Records from a collection:
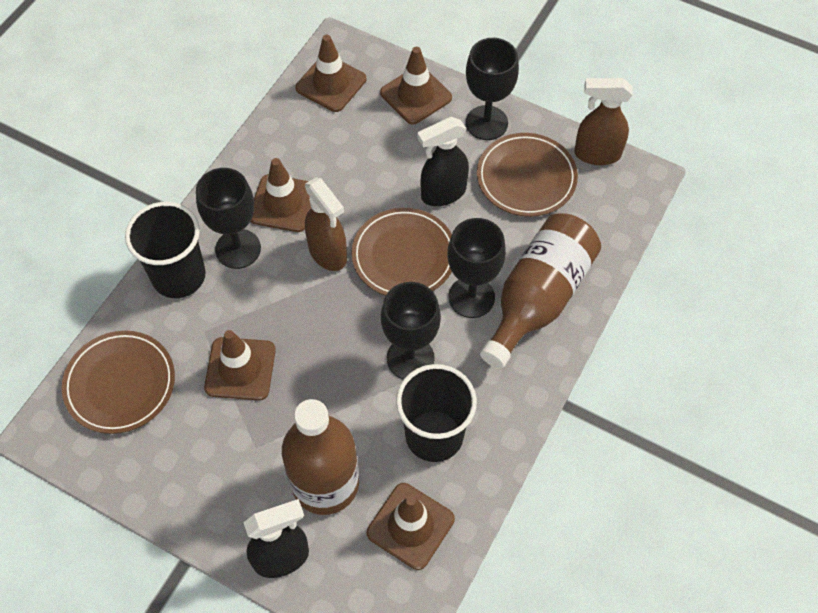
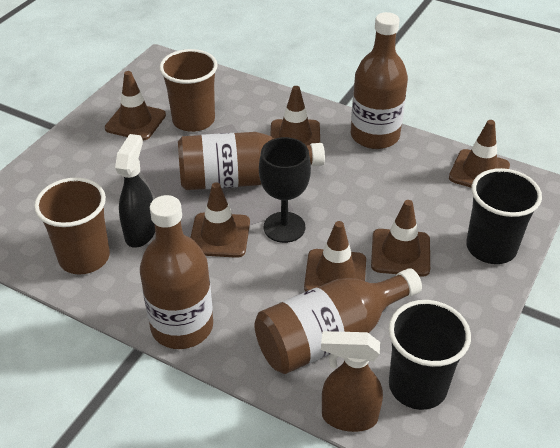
black goblet: 4 -> 1
black spray bottle: 2 -> 1
brown bottle: 2 -> 4
brown cup: 0 -> 2
brown plate: 3 -> 0
brown spray bottle: 2 -> 1
brown traffic cone: 5 -> 6

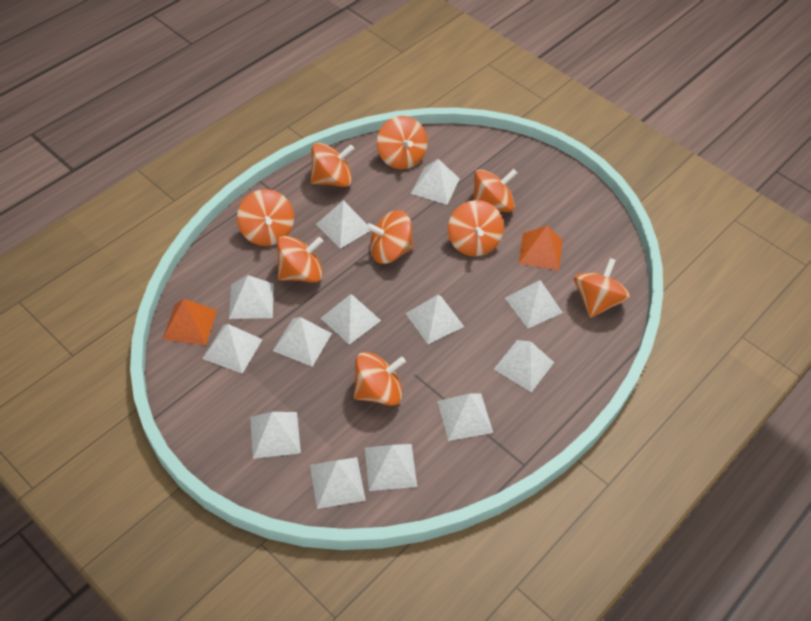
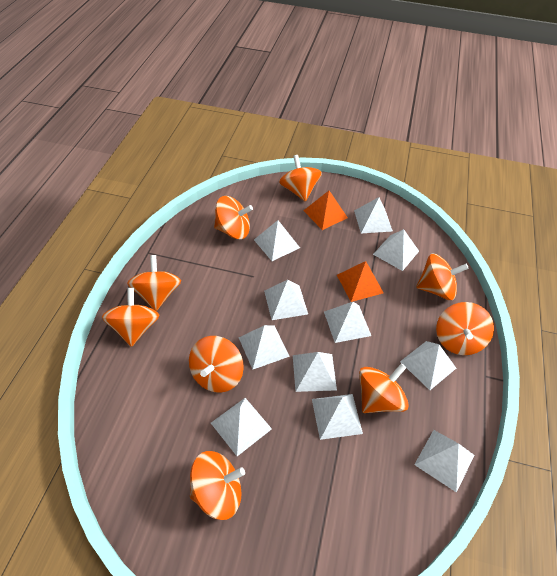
white pyramid: 13 -> 11

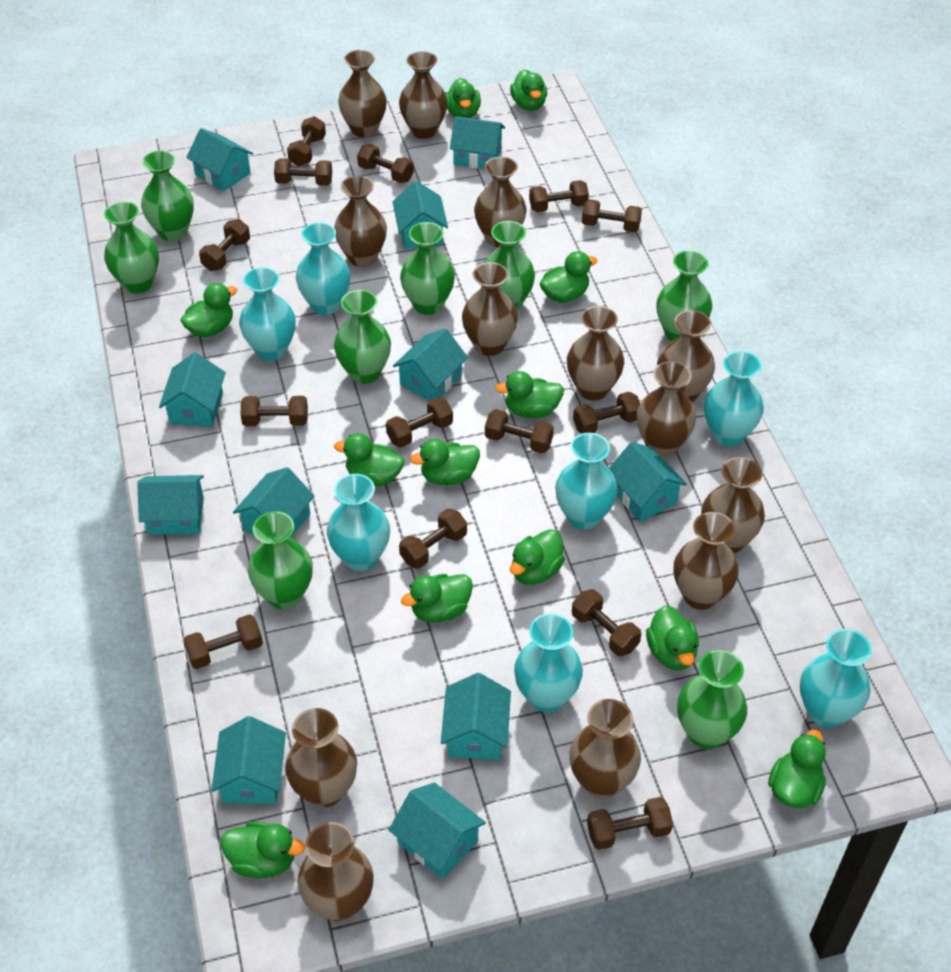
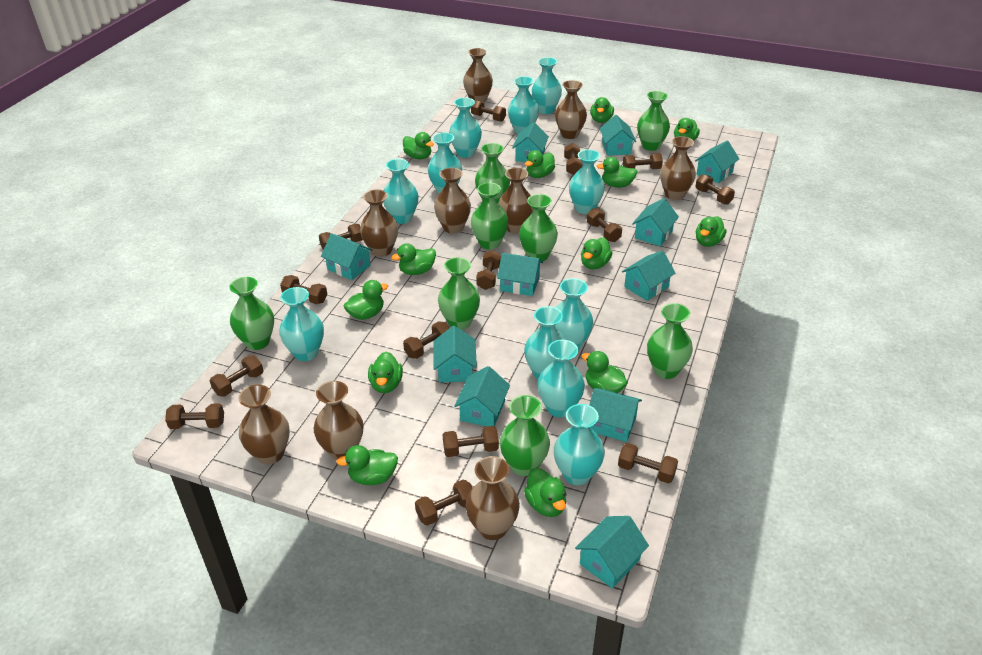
brown vase: 13 -> 9
green duck: 12 -> 13
turquoise vase: 7 -> 11

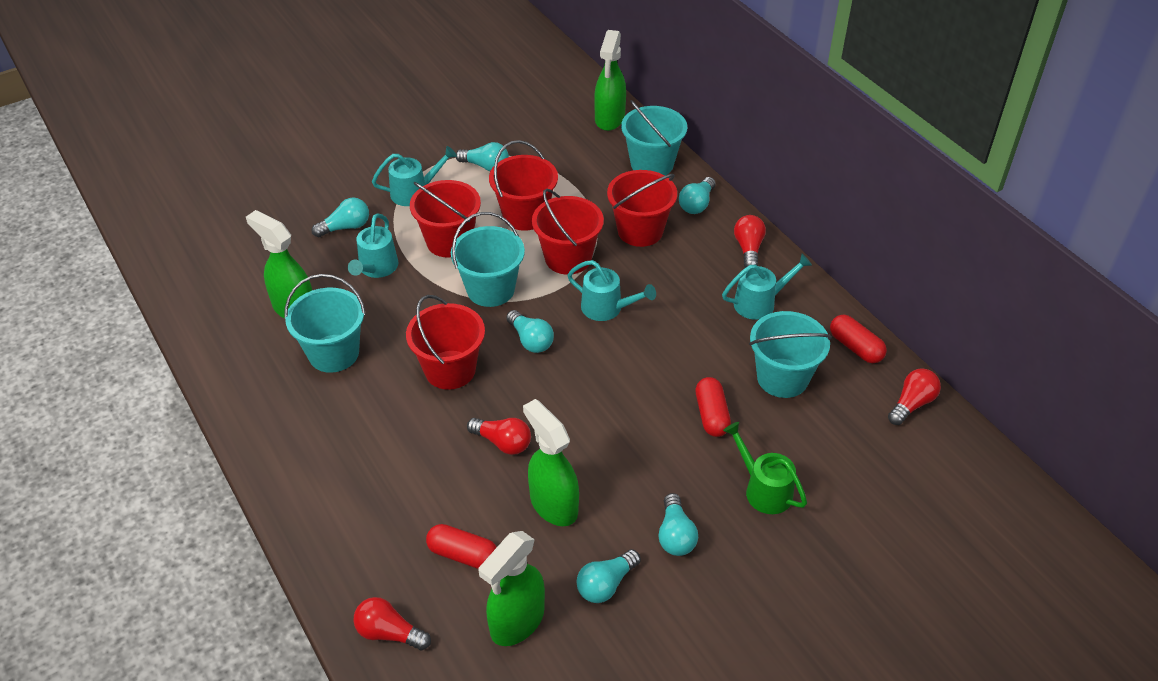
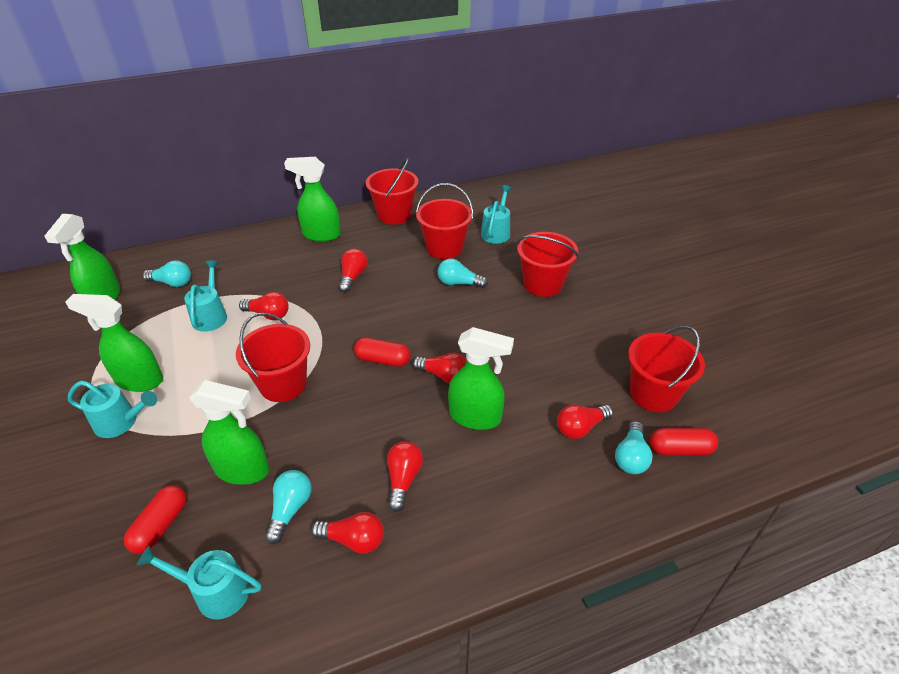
green spray bottle: 4 -> 5
green watering can: 1 -> 0
red light bulb: 4 -> 6
turquoise bucket: 4 -> 0
turquoise light bulb: 6 -> 4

**Problem:** Nothing but the lines from the one containing "green spray bottle: 4 -> 5" through the last line of the data above should be given again, each exactly as it stands.

**Exercise output:**
green spray bottle: 4 -> 5
green watering can: 1 -> 0
red light bulb: 4 -> 6
turquoise bucket: 4 -> 0
turquoise light bulb: 6 -> 4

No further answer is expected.